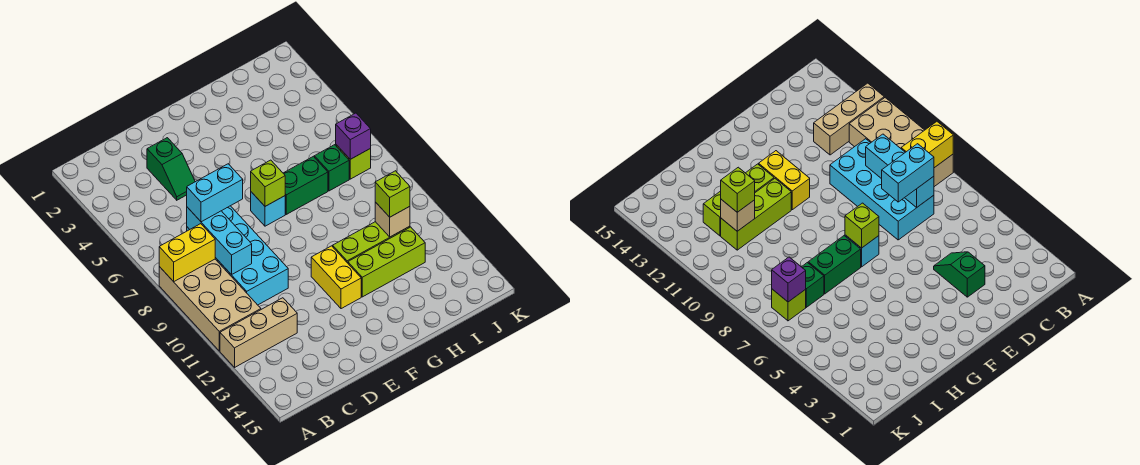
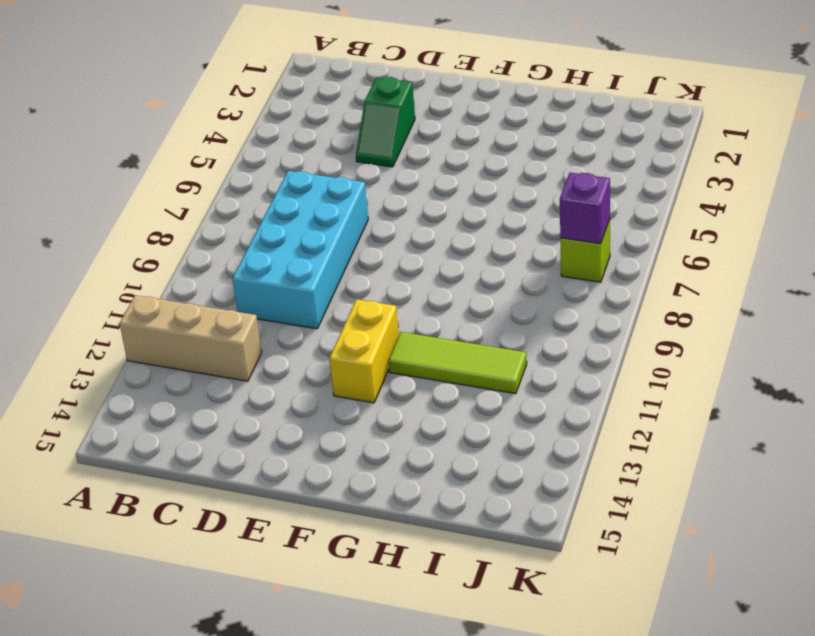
lime tile G11:I11 level 1 -> lime brick G11:I11 level 1
none -> tan brick A8:B11 level 1
none -> cyan brick F7 level 1
none -> green brick G7:H7 level 1

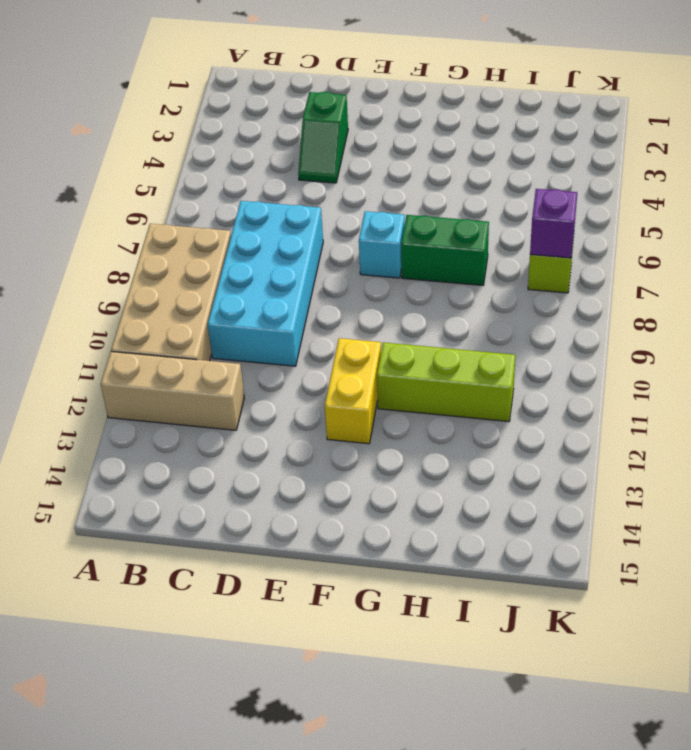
none -> lime brick G12:I12 level 1
none -> green brick I7 level 1
none -> yellow brick A8:B8 level 2

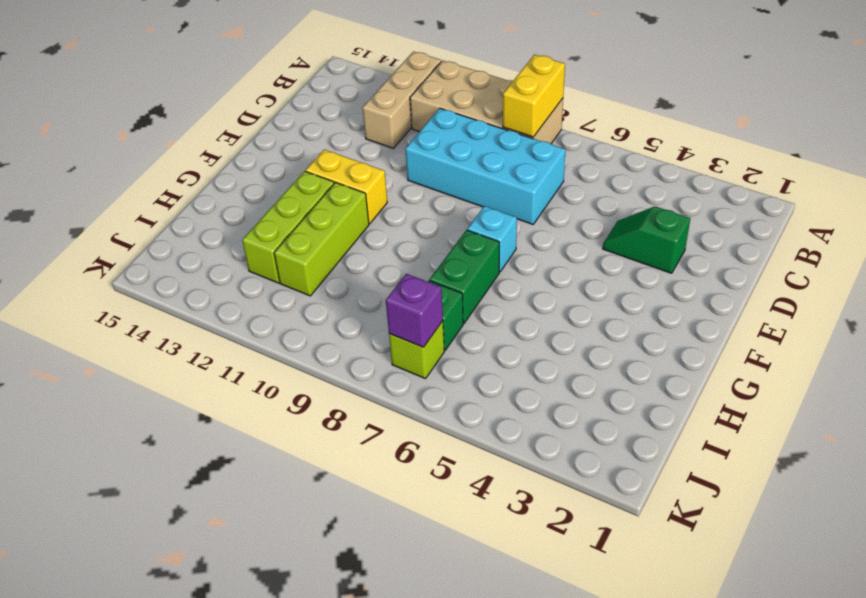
none -> cyan brick C7:C9 level 2
none -> lime brick F7 level 2
none -> tan brick I11 level 2

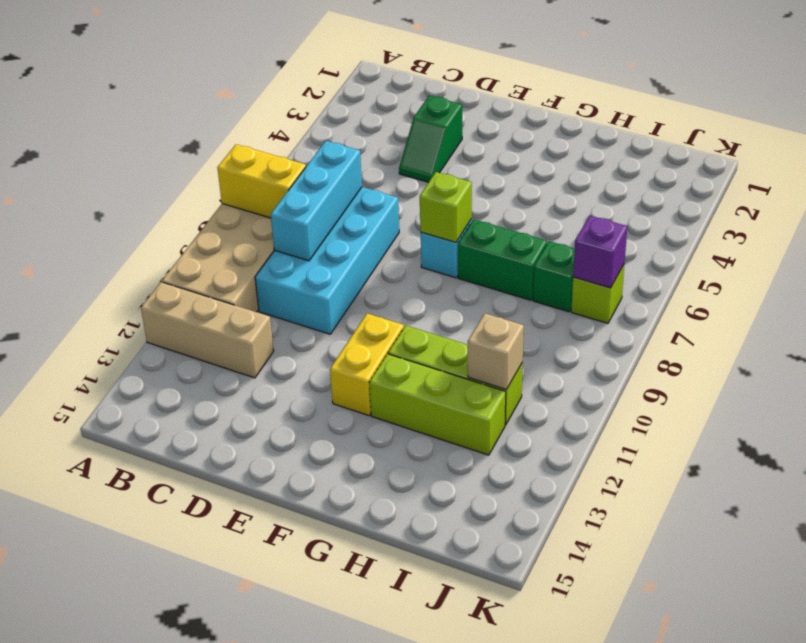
none -> cyan brick C7:D7 level 3
none -> lime brick I11 level 3

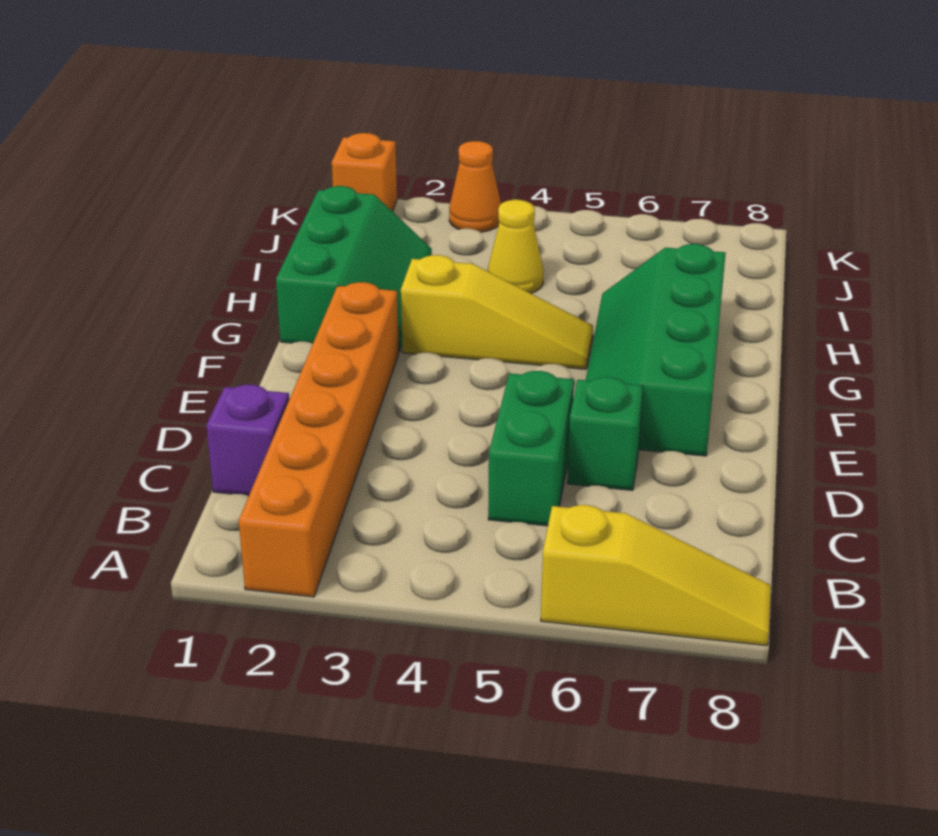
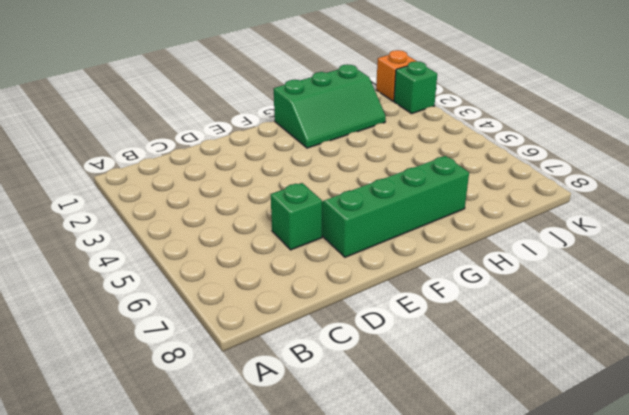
green brick K2 level 1 -> none
none -> orange brick A2:F2 level 1
none -> yellow slope A6:A8 level 1 top 6

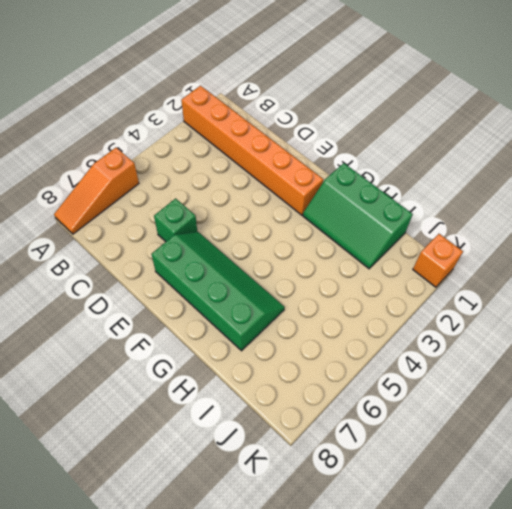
orange slope A6:A8 level 1 top 6 -> yellow slope A6:A8 level 1 top 6
none -> purple brick C1 level 1
none -> green brick C5:D5 level 1

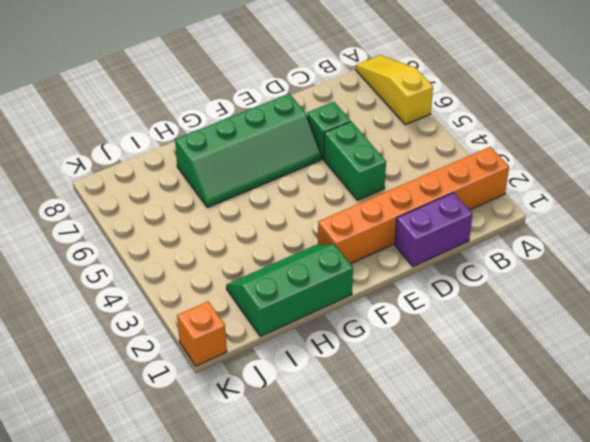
purple brick C1:D1 level 1 -> purple brick C1 level 1
green brick D4:D5 level 1 -> green brick C5:D5 level 1
none -> yellow slope G3:G5 level 1 top 3
none -> yellow cone I4 level 1

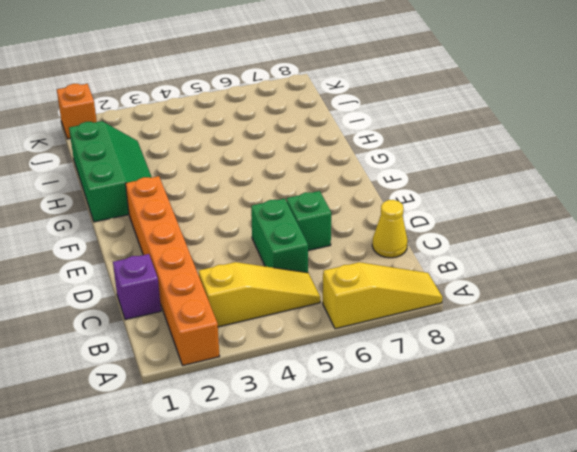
yellow slope B3:B5 level 1 top 3 -> yellow slope G3:G5 level 1 top 3
yellow cone C8 level 1 -> yellow cone I4 level 1
none -> green slope E6:H7 level 1 top 7
none -> orange cone K3 level 1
....................
Leaving out every picture, repeat exactly the lines of the records from the start through the line that has "yellow cone C8".

» **ANSWER SECTION**:
lime tile G11:I11 level 1 -> lime brick G11:I11 level 1
none -> tan brick A8:B11 level 1
none -> cyan brick F7 level 1
none -> green brick G7:H7 level 1

none -> lime brick G12:I12 level 1
none -> green brick I7 level 1
none -> yellow brick A8:B8 level 2

none -> cyan brick C7:C9 level 2
none -> lime brick F7 level 2
none -> tan brick I11 level 2

none -> cyan brick C7:D7 level 3
none -> lime brick I11 level 3

green brick K2 level 1 -> none
none -> orange brick A2:F2 level 1
none -> yellow slope A6:A8 level 1 top 6

orange slope A6:A8 level 1 top 6 -> yellow slope A6:A8 level 1 top 6
none -> purple brick C1 level 1
none -> green brick C5:D5 level 1

purple brick C1:D1 level 1 -> purple brick C1 level 1
green brick D4:D5 level 1 -> green brick C5:D5 level 1
none -> yellow slope G3:G5 level 1 top 3
none -> yellow cone I4 level 1

yellow slope B3:B5 level 1 top 3 -> yellow slope G3:G5 level 1 top 3
yellow cone C8 level 1 -> yellow cone I4 level 1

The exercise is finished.